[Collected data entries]
· · · · · · ·

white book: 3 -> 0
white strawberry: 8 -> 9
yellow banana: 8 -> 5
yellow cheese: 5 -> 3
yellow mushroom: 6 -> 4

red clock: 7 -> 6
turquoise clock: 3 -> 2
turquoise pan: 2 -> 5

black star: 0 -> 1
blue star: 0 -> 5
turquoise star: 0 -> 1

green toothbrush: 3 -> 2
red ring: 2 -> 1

· · · · · · ·

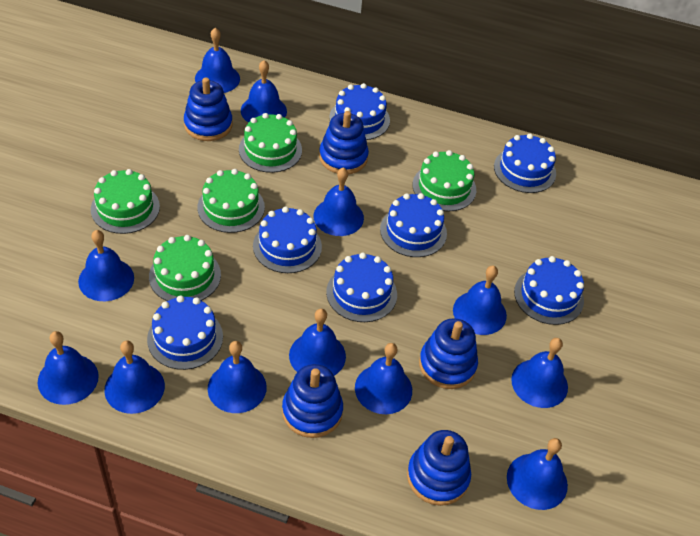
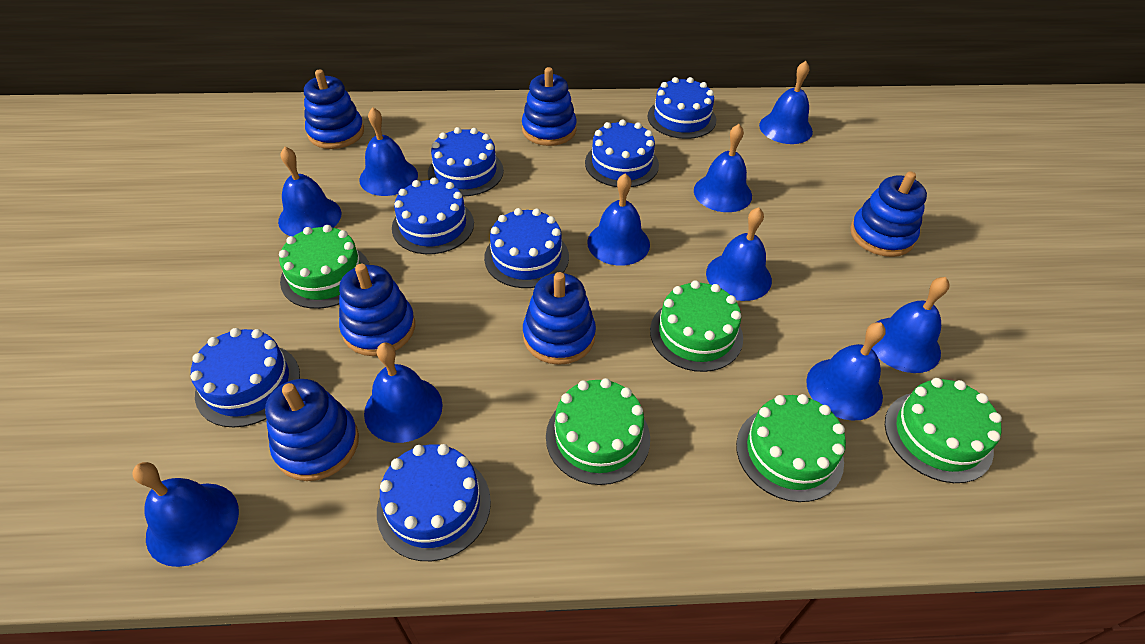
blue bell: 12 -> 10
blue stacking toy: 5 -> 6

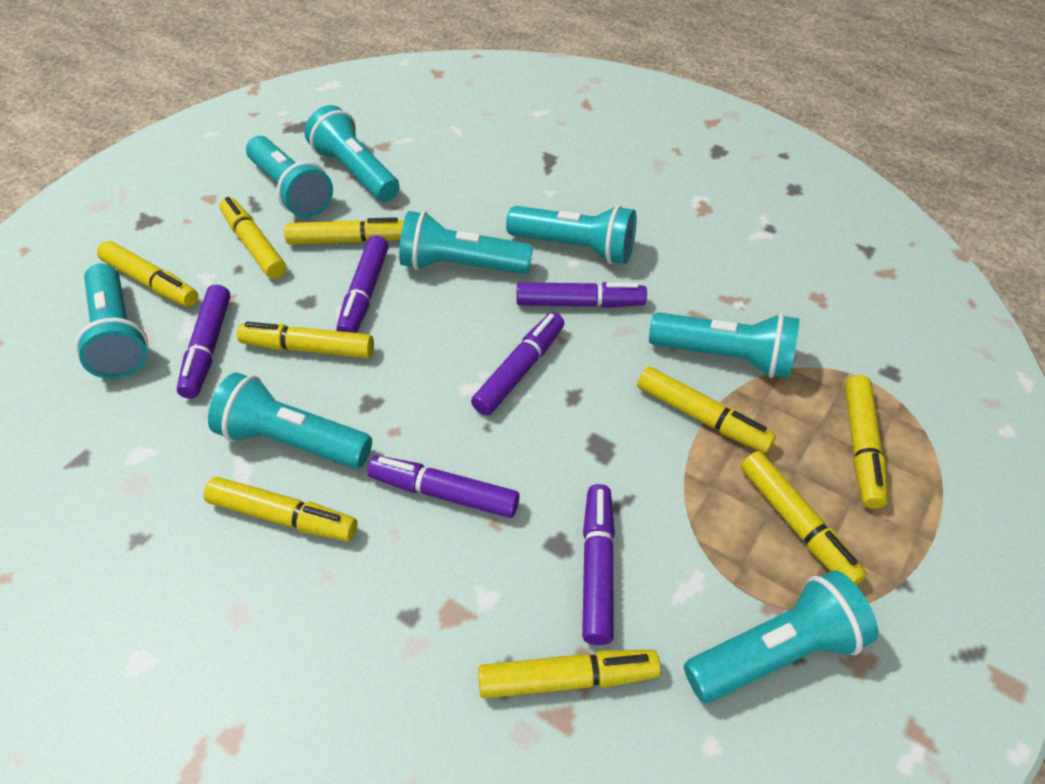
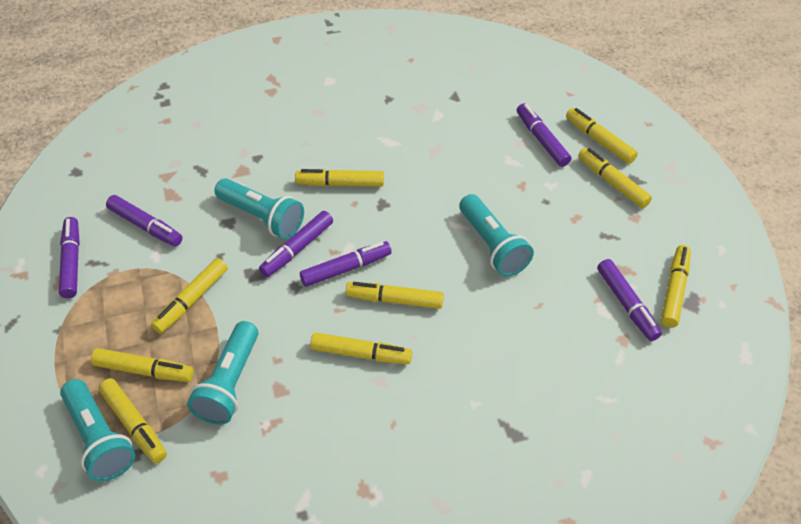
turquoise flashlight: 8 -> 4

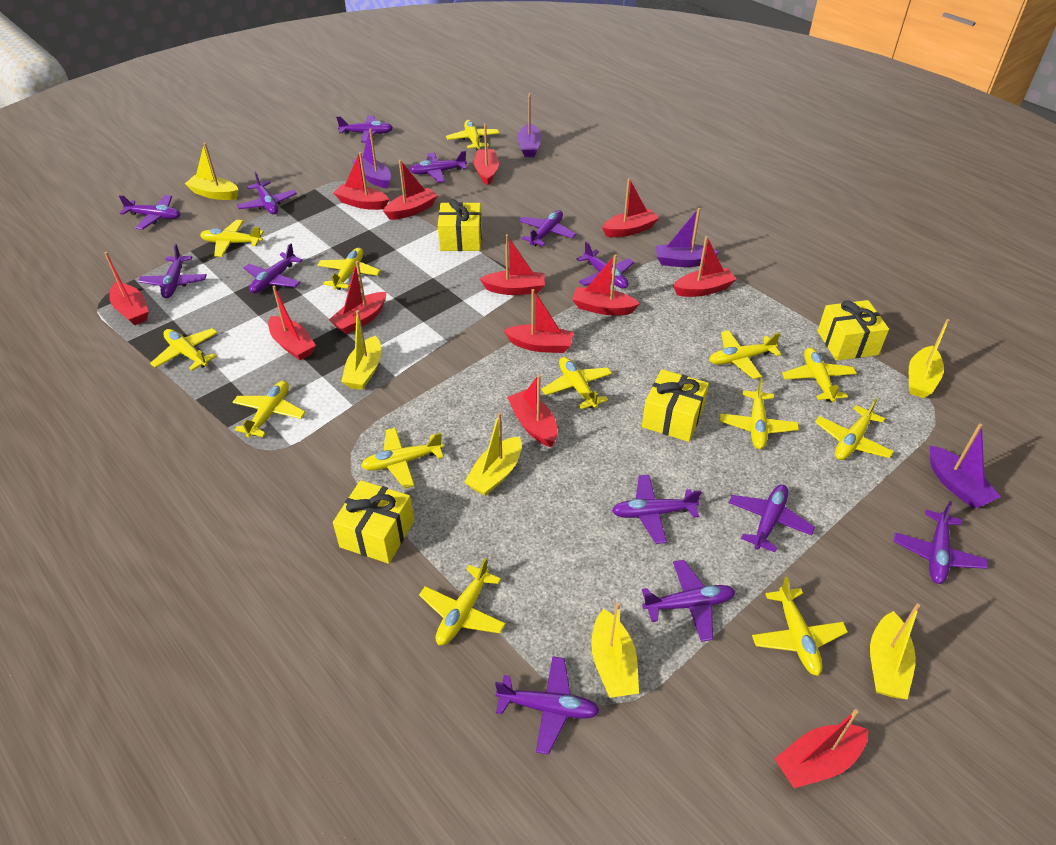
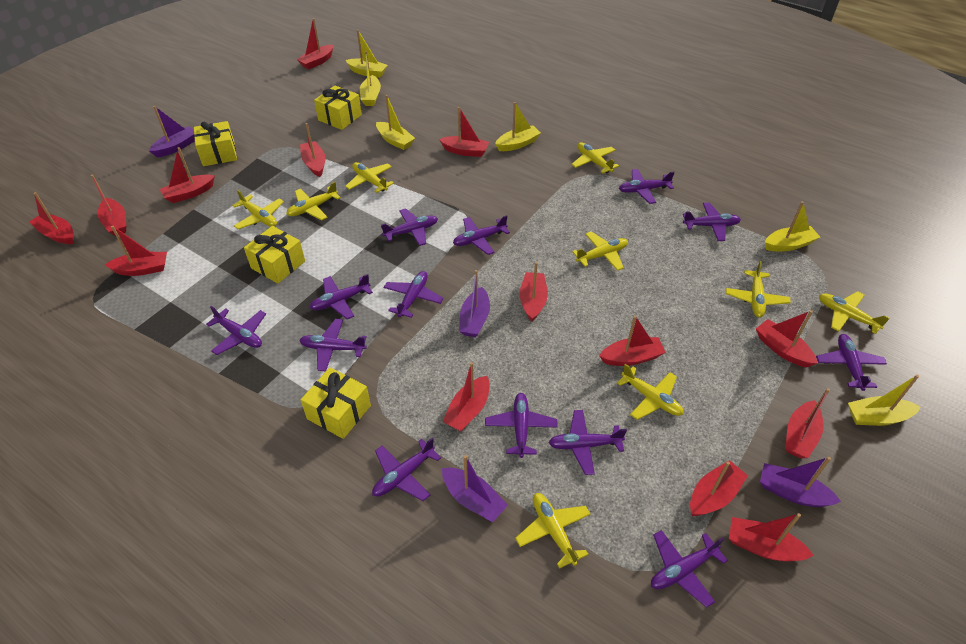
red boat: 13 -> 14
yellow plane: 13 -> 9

· · · · · · ·

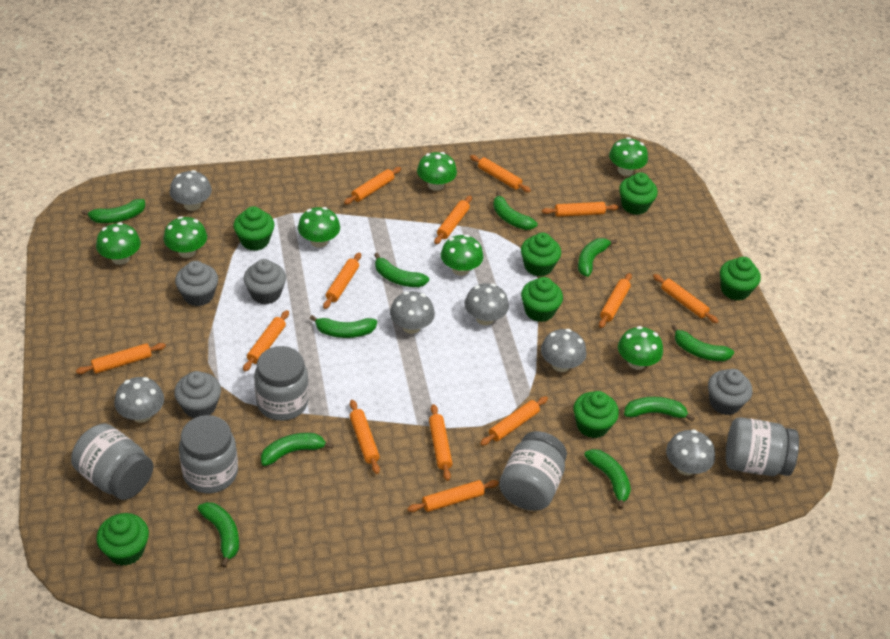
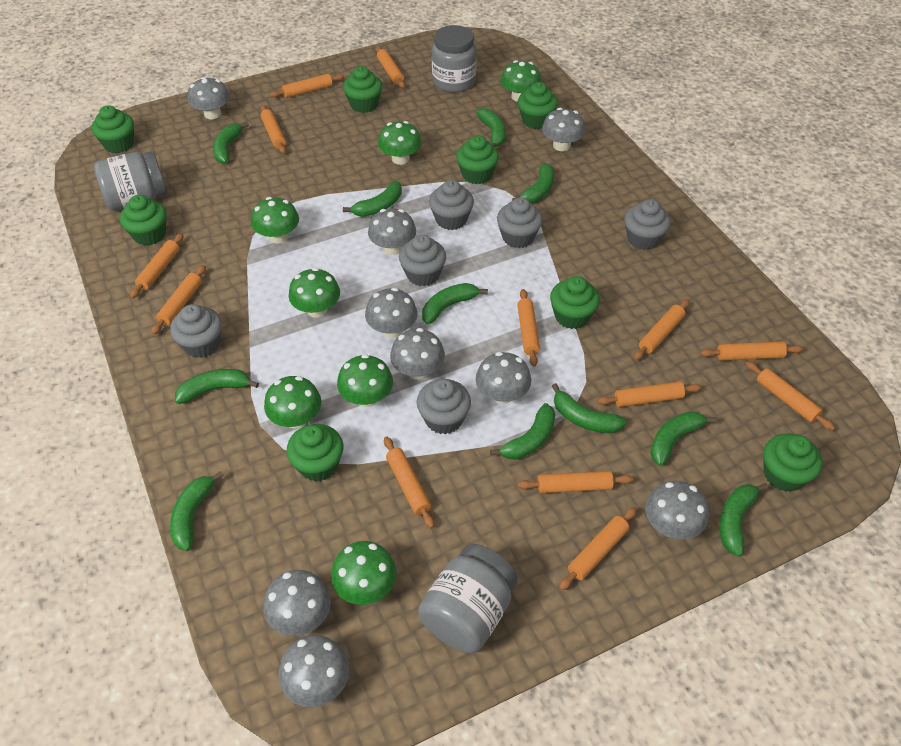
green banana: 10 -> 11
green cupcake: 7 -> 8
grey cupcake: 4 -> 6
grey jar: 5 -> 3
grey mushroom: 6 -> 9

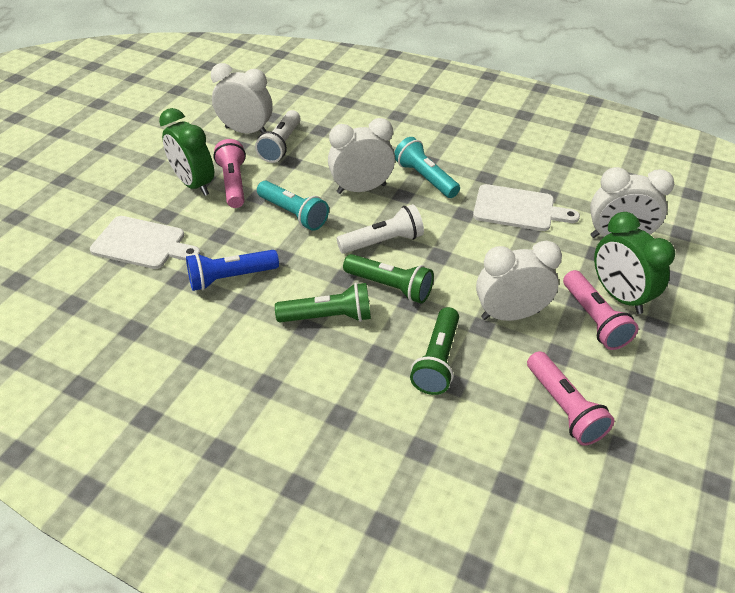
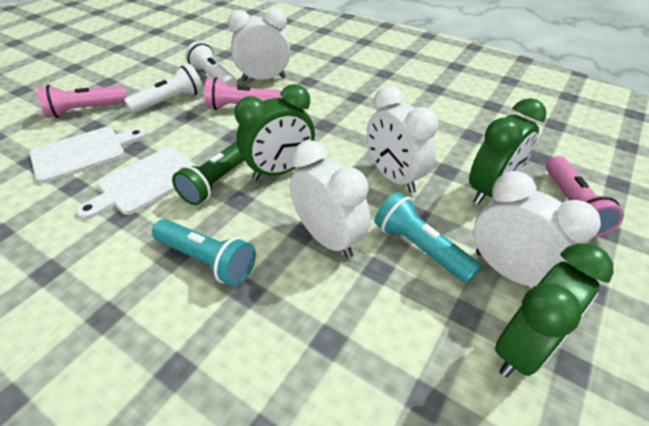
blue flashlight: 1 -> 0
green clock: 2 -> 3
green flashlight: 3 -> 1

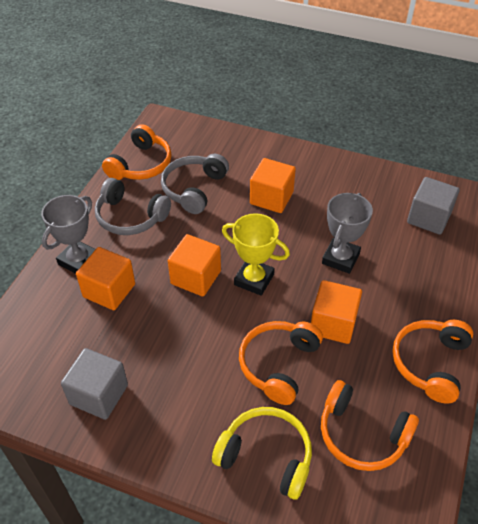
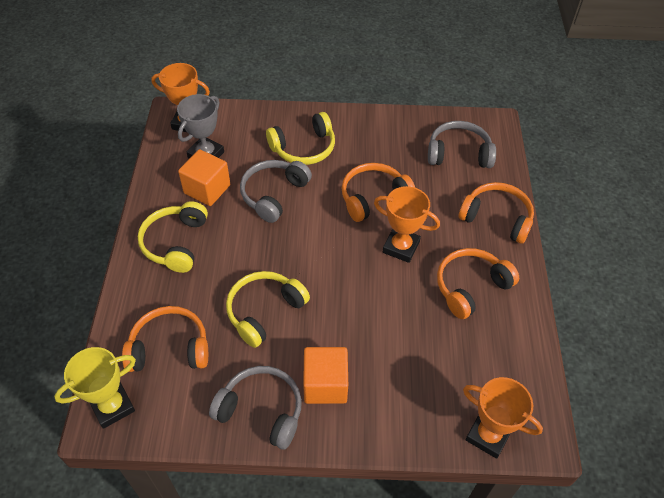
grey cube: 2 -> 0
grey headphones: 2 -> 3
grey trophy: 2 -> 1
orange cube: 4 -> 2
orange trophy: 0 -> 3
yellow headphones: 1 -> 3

· · · · · · ·

**TASK DESCRIPTION**
Would you copy, unchanged, the stretch of the records above that begins at the line containing "grey trophy: 2 -> 1" and ends at the line containing "yellow headphones: 1 -> 3", and only that?

**RESULT OF THE EXERCISE**
grey trophy: 2 -> 1
orange cube: 4 -> 2
orange trophy: 0 -> 3
yellow headphones: 1 -> 3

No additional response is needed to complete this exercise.